(Itemized modification records)
==========

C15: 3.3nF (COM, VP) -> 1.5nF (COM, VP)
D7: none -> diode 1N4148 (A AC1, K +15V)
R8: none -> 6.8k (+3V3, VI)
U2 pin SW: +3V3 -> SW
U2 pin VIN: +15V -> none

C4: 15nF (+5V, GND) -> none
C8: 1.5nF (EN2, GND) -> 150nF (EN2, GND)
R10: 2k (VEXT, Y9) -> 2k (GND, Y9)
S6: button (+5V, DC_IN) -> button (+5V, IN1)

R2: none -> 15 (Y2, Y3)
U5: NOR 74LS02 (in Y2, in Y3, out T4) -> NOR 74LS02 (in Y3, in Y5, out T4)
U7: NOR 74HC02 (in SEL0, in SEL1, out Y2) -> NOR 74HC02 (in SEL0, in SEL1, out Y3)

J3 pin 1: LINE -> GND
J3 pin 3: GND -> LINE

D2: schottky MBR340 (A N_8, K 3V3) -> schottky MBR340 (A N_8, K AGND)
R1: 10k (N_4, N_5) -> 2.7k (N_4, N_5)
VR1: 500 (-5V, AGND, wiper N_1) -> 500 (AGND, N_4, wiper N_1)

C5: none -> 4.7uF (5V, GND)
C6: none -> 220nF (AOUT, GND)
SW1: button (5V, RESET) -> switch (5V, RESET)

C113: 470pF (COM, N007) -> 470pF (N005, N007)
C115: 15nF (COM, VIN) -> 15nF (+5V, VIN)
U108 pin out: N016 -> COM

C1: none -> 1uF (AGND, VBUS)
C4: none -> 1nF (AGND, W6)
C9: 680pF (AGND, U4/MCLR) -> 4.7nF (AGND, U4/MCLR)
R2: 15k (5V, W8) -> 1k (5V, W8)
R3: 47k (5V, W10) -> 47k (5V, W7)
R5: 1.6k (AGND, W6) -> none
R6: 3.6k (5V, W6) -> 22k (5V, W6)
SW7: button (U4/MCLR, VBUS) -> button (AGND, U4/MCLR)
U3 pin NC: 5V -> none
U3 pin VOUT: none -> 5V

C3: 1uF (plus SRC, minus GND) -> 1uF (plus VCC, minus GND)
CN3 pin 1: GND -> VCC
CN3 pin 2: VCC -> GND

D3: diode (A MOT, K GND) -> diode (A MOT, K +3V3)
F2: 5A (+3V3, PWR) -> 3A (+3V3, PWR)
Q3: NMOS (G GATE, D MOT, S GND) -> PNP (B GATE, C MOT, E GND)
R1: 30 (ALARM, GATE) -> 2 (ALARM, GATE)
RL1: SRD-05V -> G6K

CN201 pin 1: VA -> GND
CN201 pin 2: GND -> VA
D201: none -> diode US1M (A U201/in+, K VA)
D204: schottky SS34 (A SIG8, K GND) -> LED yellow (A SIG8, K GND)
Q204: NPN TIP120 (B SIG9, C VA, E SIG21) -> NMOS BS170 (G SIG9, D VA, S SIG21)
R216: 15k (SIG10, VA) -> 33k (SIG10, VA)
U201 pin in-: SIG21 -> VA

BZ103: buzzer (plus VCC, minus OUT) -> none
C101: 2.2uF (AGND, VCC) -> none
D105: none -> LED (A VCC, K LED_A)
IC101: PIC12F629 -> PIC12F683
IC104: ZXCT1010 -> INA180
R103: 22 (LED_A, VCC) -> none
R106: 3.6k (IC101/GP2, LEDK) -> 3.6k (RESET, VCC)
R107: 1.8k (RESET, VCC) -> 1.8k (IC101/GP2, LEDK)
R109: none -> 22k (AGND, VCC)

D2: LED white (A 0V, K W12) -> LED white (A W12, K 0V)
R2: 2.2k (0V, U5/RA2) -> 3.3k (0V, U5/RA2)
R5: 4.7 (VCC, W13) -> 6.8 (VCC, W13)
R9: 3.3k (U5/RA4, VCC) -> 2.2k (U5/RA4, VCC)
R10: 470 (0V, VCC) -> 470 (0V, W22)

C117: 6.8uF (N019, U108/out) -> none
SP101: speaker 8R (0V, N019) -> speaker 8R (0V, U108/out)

==========

• [Exercise directions]
Once the line with "C101: 2.2uF (AGND, VCC) -> none" is found in the records above, print exactly that line and every line after it through the line with "D2: LED white".

• [Written solution]
C101: 2.2uF (AGND, VCC) -> none
D105: none -> LED (A VCC, K LED_A)
IC101: PIC12F629 -> PIC12F683
IC104: ZXCT1010 -> INA180
R103: 22 (LED_A, VCC) -> none
R106: 3.6k (IC101/GP2, LEDK) -> 3.6k (RESET, VCC)
R107: 1.8k (RESET, VCC) -> 1.8k (IC101/GP2, LEDK)
R109: none -> 22k (AGND, VCC)

D2: LED white (A 0V, K W12) -> LED white (A W12, K 0V)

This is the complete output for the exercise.